** Opening DATASET EXTRACT block **
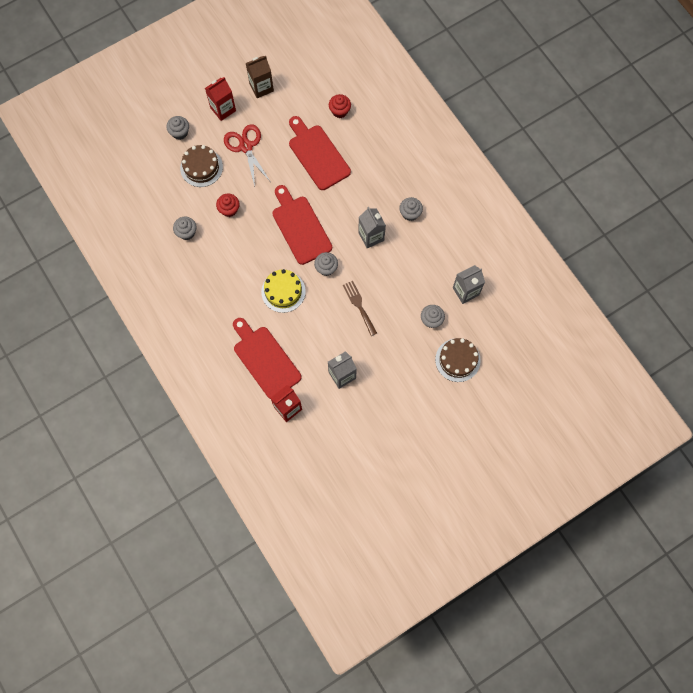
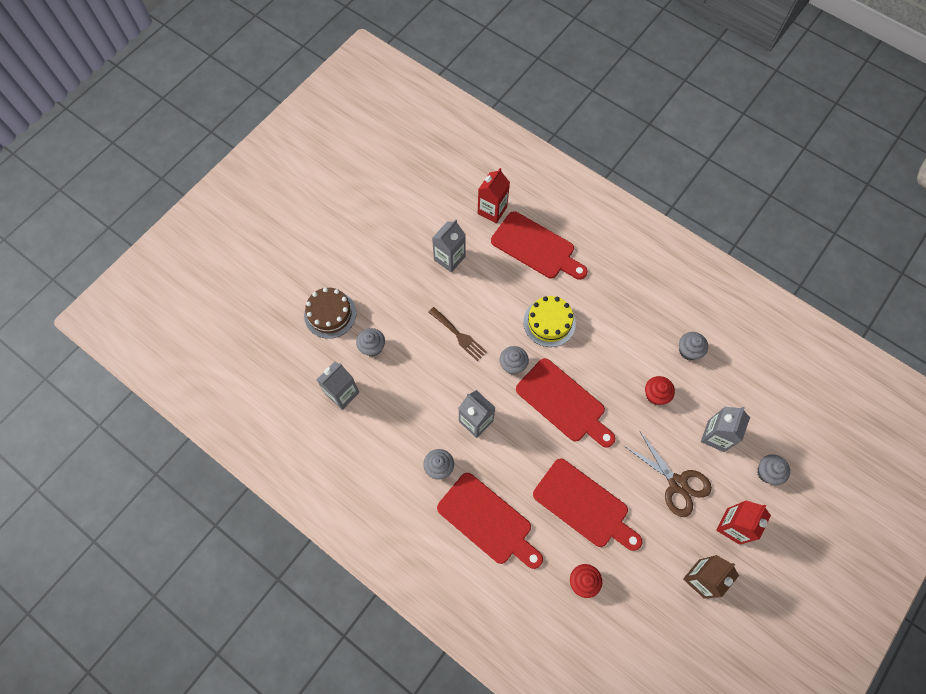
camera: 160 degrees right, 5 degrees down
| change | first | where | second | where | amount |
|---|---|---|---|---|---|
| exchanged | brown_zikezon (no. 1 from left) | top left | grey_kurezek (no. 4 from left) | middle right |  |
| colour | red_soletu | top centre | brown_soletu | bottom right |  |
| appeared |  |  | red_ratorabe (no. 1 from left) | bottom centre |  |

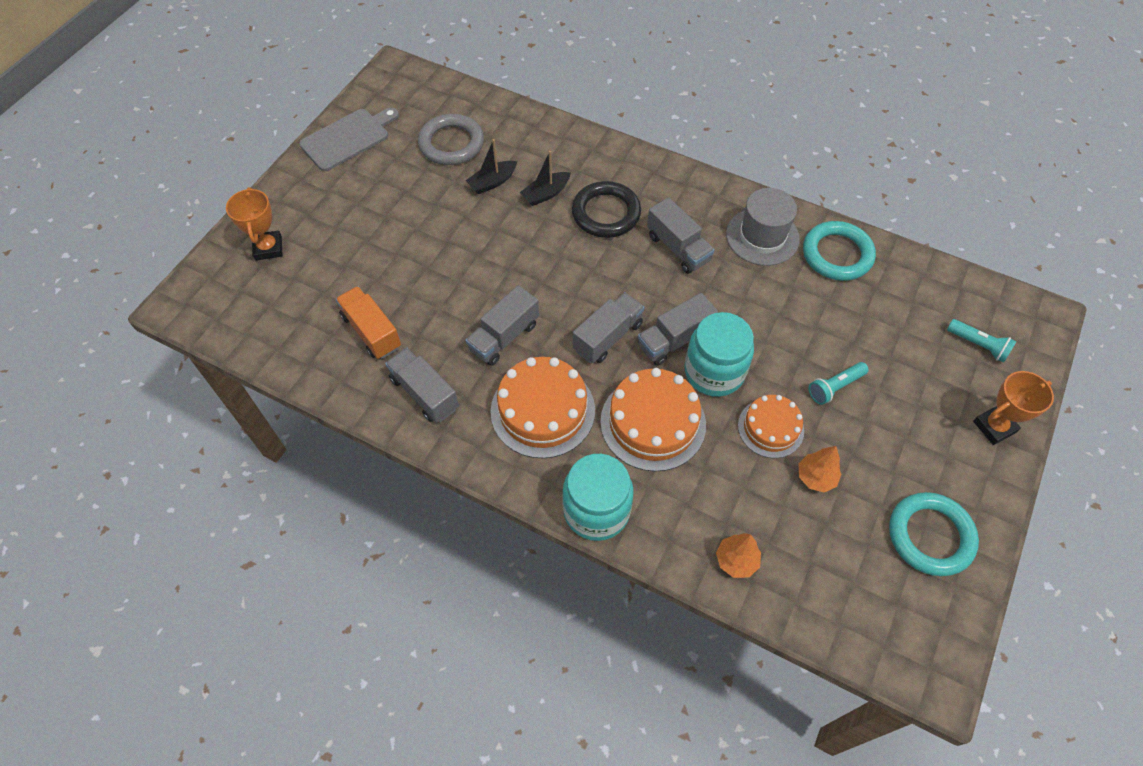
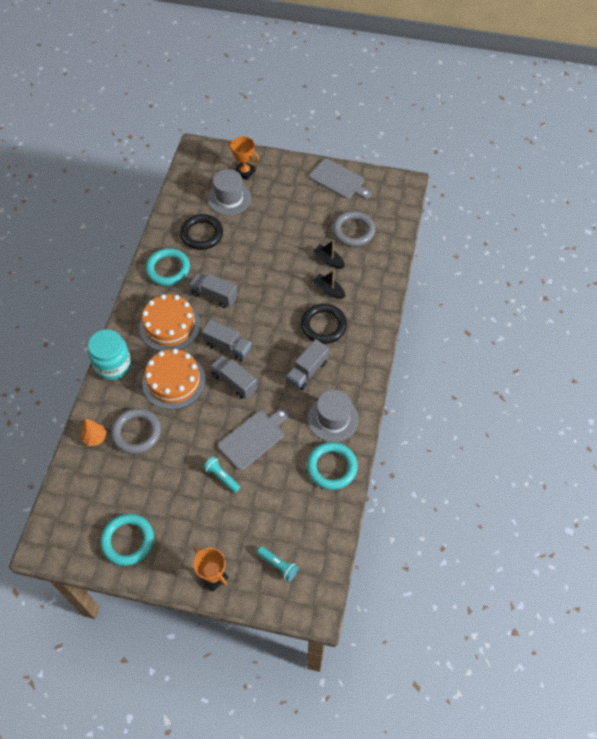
camera: 75 degrees right, 0 degrees up
| change | first | where | second | where | amount |
|---|---|---|---|---|---|
| spun | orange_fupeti (no. 1 from left in the first image) | top left | orange_fupeti (no. 2 from left) | top centre | 60 degrees clockwise |
| exchanged | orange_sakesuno | middle left | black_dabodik (no. 1 from left) | top centre |  |
| exchanged | grey_sakesuno (no. 1 from left) | centre | turquoise_dabodik (no. 2 from left) | middle left |  |
| missing |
** Closing DATASET EXTRACT block **
THE TASK
Output exactly the lines from the line containing "red_ratorabe (no. 1" through the last line of the records, both included, and leave out every picture.

ANSWER AREA
| appeared |  |  | red_ratorabe (no. 1 from left) | bottom centre |  |

camera: 75 degrees right, 0 degrees up
| change | first | where | second | where | amount |
|---|---|---|---|---|---|
| spun | orange_fupeti (no. 1 from left in the first image) | top left | orange_fupeti (no. 2 from left) | top centre | 60 degrees clockwise |
| exchanged | orange_sakesuno | middle left | black_dabodik (no. 1 from left) | top centre |  |
| exchanged | grey_sakesuno (no. 1 from left) | centre | turquoise_dabodik (no. 2 from left) | middle left |  |
| missing |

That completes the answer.